> EXERCISE REQUIREMENTS: The answer must be an exact copy of the records, with no pictures in it.

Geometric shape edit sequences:
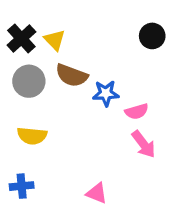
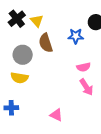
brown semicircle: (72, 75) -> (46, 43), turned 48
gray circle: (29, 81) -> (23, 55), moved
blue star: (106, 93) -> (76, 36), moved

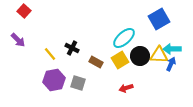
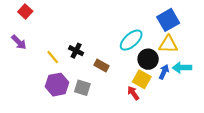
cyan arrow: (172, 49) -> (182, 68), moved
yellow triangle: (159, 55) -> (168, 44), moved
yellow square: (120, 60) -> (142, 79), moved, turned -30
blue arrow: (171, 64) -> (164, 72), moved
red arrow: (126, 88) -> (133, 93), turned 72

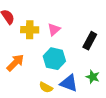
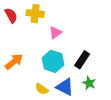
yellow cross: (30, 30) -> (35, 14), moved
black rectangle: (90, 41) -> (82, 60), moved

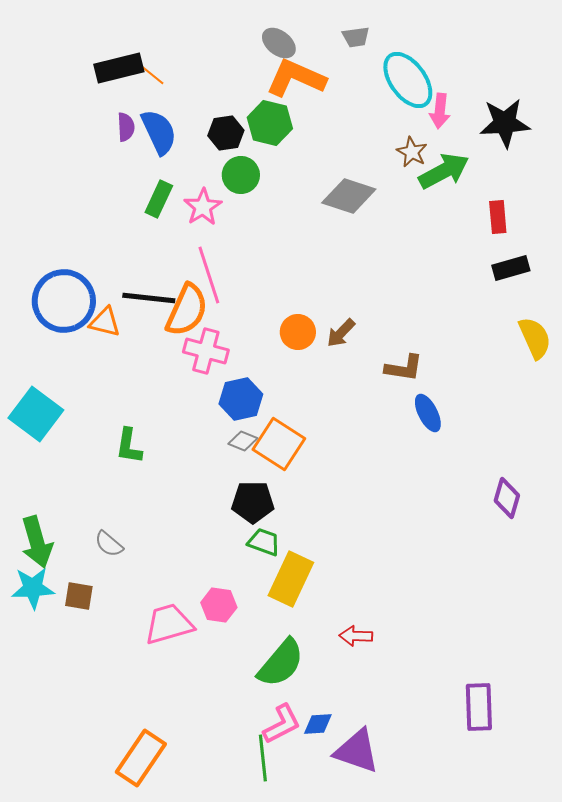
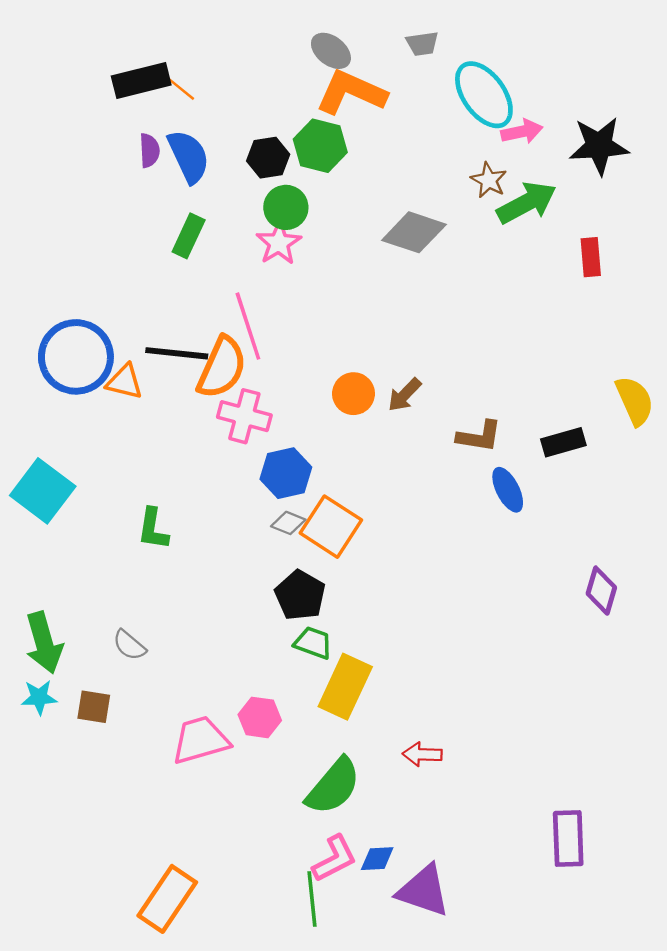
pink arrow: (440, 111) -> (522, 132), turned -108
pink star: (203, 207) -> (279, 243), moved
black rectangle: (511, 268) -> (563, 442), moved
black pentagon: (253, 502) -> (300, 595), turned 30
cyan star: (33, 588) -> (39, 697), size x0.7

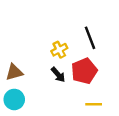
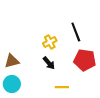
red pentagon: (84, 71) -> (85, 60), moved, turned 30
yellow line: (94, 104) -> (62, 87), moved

> ANSWER SPACE:
brown semicircle: (72, 75) -> (46, 43), turned 48
gray circle: (29, 81) -> (23, 55), moved
blue star: (106, 93) -> (76, 36), moved

cyan arrow: (172, 49) -> (182, 68), moved
yellow triangle: (159, 55) -> (168, 44), moved
yellow square: (120, 60) -> (142, 79), moved, turned -30
blue arrow: (171, 64) -> (164, 72), moved
red arrow: (126, 88) -> (133, 93), turned 72

yellow cross: (30, 30) -> (35, 14), moved
black rectangle: (90, 41) -> (82, 60), moved

pink arrow: (440, 111) -> (522, 132), turned -108
pink star: (203, 207) -> (279, 243), moved
black rectangle: (511, 268) -> (563, 442), moved
black pentagon: (253, 502) -> (300, 595), turned 30
cyan star: (33, 588) -> (39, 697), size x0.7

red pentagon: (84, 71) -> (85, 60), moved, turned 30
yellow line: (94, 104) -> (62, 87), moved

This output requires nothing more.